----- Material to process -----

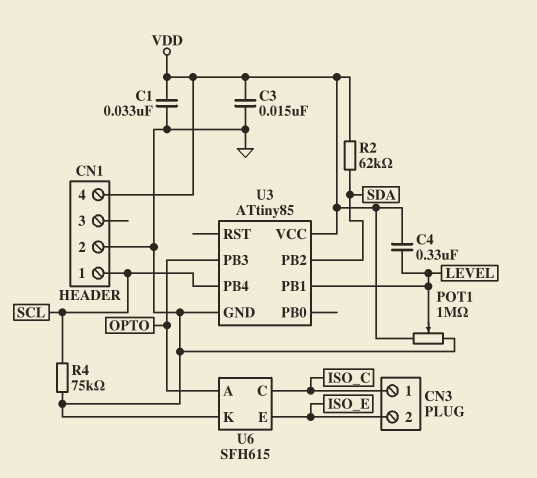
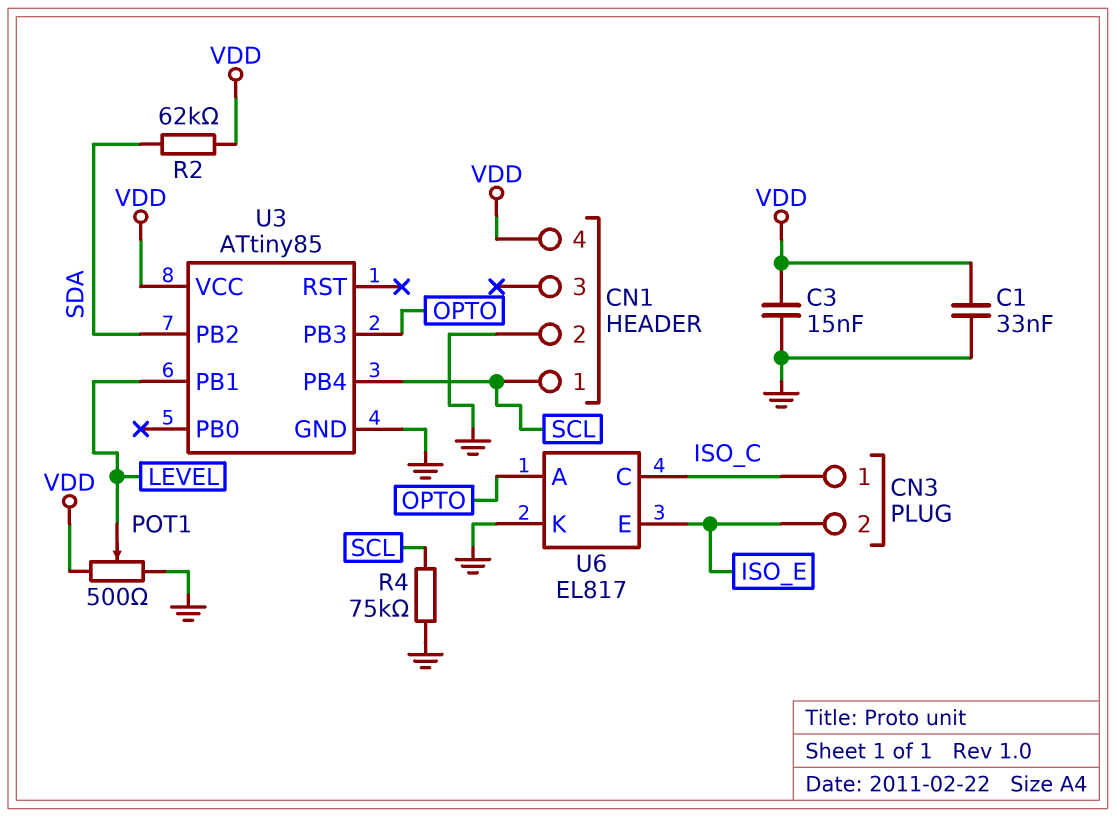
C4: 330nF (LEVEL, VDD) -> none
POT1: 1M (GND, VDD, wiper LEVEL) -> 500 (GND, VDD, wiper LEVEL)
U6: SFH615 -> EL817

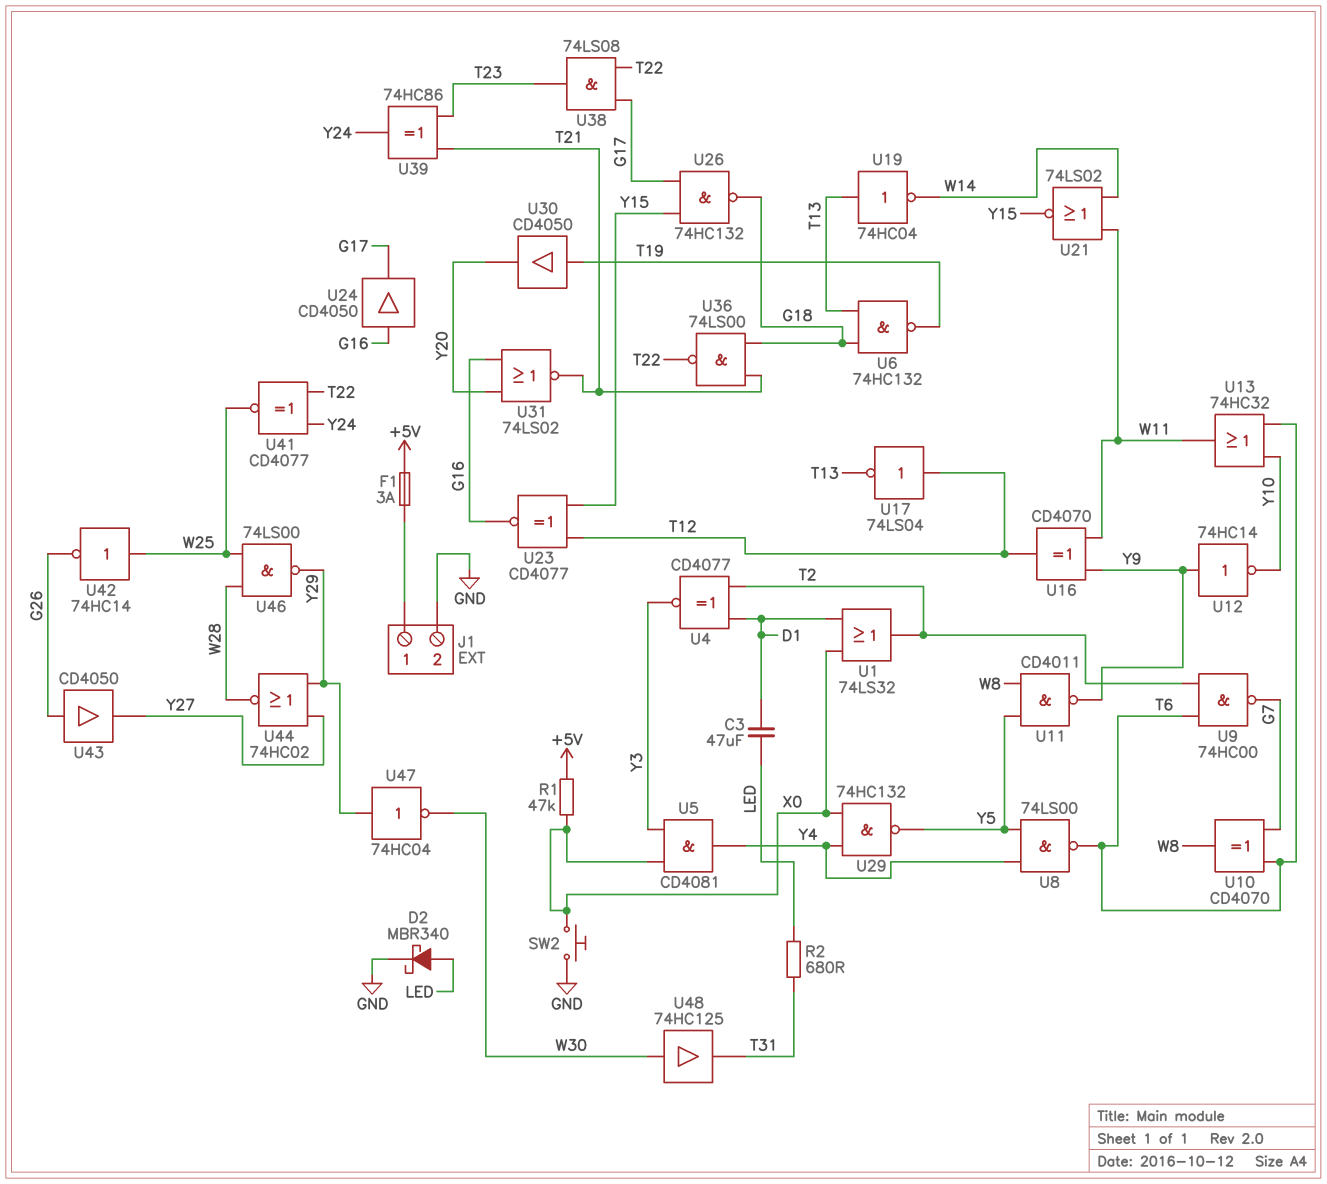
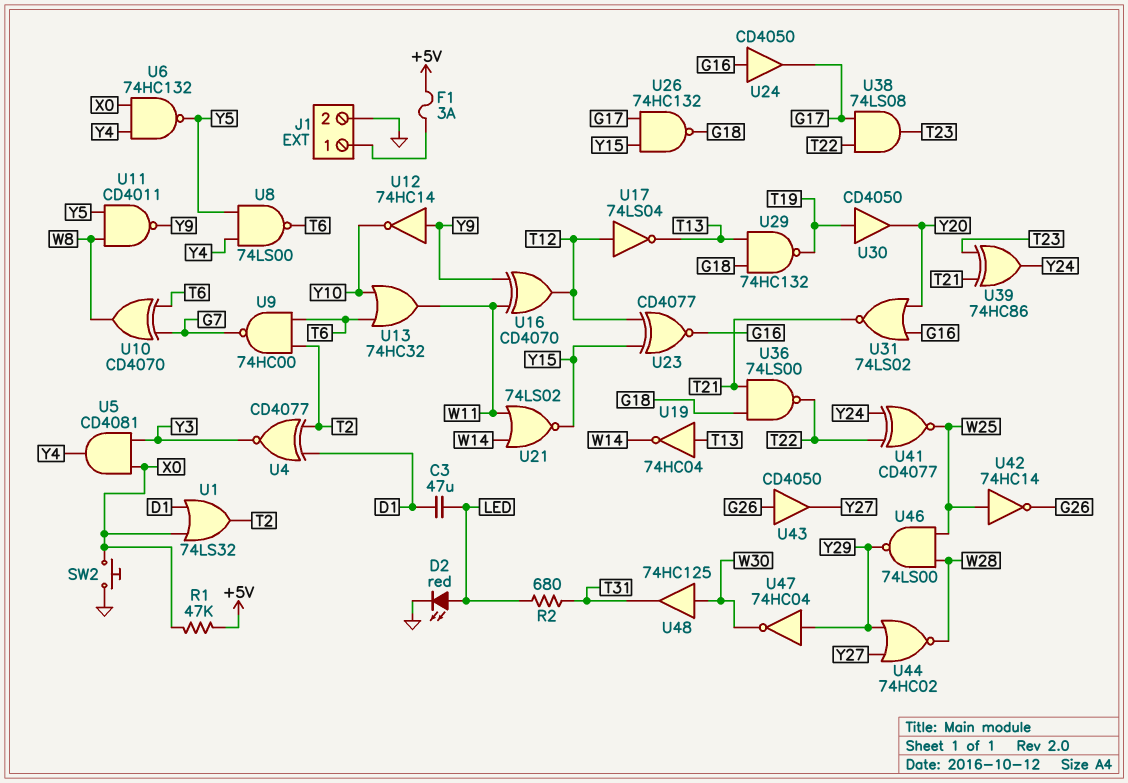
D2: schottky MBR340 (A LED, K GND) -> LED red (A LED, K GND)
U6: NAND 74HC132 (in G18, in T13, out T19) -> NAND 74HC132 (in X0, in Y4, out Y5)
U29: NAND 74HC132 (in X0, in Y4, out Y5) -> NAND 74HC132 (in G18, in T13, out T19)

-----

**Activity:**
Check the data for the word "NAND" and pull out the lines that have it.

**Output for this exercise:**
U6: NAND 74HC132 (in G18, in T13, out T19) -> NAND 74HC132 (in X0, in Y4, out Y5)
U29: NAND 74HC132 (in X0, in Y4, out Y5) -> NAND 74HC132 (in G18, in T13, out T19)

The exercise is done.